Your assignment: Write out the stretch of lines below that begins at the line with "(281, 492) = (623, 495): turquoise" and ends at the line with "camera: 20 degrees right, 5 degrees up", including both, exactly as given and nothing more.

[Record excerpts Boundary: Start]

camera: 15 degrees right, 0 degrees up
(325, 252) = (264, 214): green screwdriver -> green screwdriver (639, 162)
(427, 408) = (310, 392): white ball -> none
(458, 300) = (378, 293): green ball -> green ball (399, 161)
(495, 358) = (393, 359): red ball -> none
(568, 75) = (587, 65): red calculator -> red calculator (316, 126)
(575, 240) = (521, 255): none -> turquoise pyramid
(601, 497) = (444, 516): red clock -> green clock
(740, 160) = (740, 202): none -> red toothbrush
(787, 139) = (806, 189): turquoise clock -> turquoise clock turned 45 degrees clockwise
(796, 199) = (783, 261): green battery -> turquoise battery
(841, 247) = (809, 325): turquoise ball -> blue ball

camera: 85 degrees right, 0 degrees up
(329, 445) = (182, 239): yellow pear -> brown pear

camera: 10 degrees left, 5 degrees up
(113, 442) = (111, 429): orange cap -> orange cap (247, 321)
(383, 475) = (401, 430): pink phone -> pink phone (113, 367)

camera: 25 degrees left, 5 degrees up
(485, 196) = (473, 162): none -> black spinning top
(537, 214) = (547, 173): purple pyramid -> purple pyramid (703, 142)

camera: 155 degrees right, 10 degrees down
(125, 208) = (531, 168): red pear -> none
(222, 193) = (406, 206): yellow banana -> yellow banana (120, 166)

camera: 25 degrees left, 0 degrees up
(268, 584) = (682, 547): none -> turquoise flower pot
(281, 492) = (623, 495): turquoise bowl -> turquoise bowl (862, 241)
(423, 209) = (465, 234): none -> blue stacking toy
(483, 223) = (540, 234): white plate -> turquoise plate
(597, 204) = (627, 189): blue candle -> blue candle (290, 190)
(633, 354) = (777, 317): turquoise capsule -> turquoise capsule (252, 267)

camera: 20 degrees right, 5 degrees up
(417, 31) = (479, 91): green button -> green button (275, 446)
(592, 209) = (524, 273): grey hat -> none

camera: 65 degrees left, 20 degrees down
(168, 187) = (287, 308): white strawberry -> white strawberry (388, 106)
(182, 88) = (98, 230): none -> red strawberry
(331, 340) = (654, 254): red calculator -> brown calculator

[Record excerpts Boundary: End]

Output of the exercise:
(281, 492) = (623, 495): turquoise bowl -> turquoise bowl (862, 241)
(423, 209) = (465, 234): none -> blue stacking toy
(483, 223) = (540, 234): white plate -> turquoise plate
(597, 204) = (627, 189): blue candle -> blue candle (290, 190)
(633, 354) = (777, 317): turquoise capsule -> turquoise capsule (252, 267)

camera: 20 degrees right, 5 degrees up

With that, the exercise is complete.